◆ **EXERCISE OBJECTIVE**: Find the line holding "red trapezoid: (96, 75) -> (76, 69), moved" in the entries below. Give it again exactly, along with every line after it up to and including the line holding "blue cross: (91, 186)".

◆ **SUPPLIED MATERIAL**:
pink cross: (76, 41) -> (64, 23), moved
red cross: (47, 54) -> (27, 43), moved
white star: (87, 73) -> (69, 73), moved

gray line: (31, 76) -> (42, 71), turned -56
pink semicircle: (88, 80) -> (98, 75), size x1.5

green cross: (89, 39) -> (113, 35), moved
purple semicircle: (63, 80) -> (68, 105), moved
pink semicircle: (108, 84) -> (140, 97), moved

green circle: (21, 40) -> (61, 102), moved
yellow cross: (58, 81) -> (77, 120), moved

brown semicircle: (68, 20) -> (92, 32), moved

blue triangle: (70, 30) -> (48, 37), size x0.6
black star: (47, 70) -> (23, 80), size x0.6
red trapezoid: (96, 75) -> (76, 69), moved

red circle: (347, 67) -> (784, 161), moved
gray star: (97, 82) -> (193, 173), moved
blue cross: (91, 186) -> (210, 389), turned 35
--
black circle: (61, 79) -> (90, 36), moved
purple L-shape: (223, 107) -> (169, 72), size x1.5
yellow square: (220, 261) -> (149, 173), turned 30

◆ **OUTPUT FOR THIS TASK**:
red trapezoid: (96, 75) -> (76, 69), moved

red circle: (347, 67) -> (784, 161), moved
gray star: (97, 82) -> (193, 173), moved
blue cross: (91, 186) -> (210, 389), turned 35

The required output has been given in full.